> _Given exercise_
Return the following lines without any changes. This applies to every item.

Entries on locating words and elements:
★ ★ ★ ★
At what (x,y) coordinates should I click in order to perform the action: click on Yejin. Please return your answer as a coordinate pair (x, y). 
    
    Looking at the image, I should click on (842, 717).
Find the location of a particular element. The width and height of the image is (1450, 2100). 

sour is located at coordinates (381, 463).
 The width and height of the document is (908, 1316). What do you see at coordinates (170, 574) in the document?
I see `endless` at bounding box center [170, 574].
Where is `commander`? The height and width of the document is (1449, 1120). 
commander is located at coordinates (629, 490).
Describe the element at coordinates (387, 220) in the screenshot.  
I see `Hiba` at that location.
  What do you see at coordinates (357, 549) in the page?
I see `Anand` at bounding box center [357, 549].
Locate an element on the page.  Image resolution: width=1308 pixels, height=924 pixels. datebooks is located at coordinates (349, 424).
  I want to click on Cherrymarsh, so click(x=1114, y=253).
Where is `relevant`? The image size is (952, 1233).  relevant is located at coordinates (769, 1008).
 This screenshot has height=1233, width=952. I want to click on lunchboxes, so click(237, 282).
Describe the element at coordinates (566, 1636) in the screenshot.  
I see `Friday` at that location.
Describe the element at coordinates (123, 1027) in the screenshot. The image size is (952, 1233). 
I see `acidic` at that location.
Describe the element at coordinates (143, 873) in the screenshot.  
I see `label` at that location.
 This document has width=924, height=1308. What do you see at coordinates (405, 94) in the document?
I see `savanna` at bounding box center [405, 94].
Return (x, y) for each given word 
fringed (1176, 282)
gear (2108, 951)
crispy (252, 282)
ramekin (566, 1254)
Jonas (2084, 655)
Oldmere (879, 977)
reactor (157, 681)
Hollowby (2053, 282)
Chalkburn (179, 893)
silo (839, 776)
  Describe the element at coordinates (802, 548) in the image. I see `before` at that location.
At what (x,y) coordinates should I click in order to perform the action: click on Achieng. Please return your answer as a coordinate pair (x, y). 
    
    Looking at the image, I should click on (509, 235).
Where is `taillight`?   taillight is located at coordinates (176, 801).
★ ★ ★ ★
> _Completed task_
At what (x,y) coordinates should I click in order to perform the action: click on Yejin. Please return your answer as a coordinate pair (x, y). 
    
    Looking at the image, I should click on (842, 717).
Find the location of a particular element. The width and height of the image is (1450, 2100). 

sour is located at coordinates (381, 463).
 The width and height of the document is (908, 1316). What do you see at coordinates (170, 574) in the document?
I see `endless` at bounding box center [170, 574].
Where is `commander`? The height and width of the document is (1449, 1120). 
commander is located at coordinates (629, 490).
Describe the element at coordinates (387, 220) in the screenshot.  
I see `Hiba` at that location.
  What do you see at coordinates (357, 549) in the page?
I see `Anand` at bounding box center [357, 549].
Locate an element on the page.  Image resolution: width=1308 pixels, height=924 pixels. datebooks is located at coordinates (349, 424).
  I want to click on Cherrymarsh, so click(x=1114, y=253).
Where is `relevant`? The image size is (952, 1233).  relevant is located at coordinates (769, 1008).
 This screenshot has height=1233, width=952. I want to click on lunchboxes, so click(237, 282).
Describe the element at coordinates (566, 1636) in the screenshot.  
I see `Friday` at that location.
Describe the element at coordinates (123, 1027) in the screenshot. The image size is (952, 1233). 
I see `acidic` at that location.
Describe the element at coordinates (143, 873) in the screenshot.  
I see `label` at that location.
 This document has width=924, height=1308. What do you see at coordinates (405, 94) in the document?
I see `savanna` at bounding box center [405, 94].
Return (x, y) for each given word 
fringed (1176, 282)
gear (2108, 951)
crispy (252, 282)
ramekin (566, 1254)
Jonas (2084, 655)
Oldmere (879, 977)
reactor (157, 681)
Hollowby (2053, 282)
Chalkburn (179, 893)
silo (839, 776)
  Describe the element at coordinates (802, 548) in the image. I see `before` at that location.
At what (x,y) coordinates should I click in order to perform the action: click on Achieng. Please return your answer as a coordinate pair (x, y). 
    
    Looking at the image, I should click on (509, 235).
Where is `taillight`?   taillight is located at coordinates (176, 801).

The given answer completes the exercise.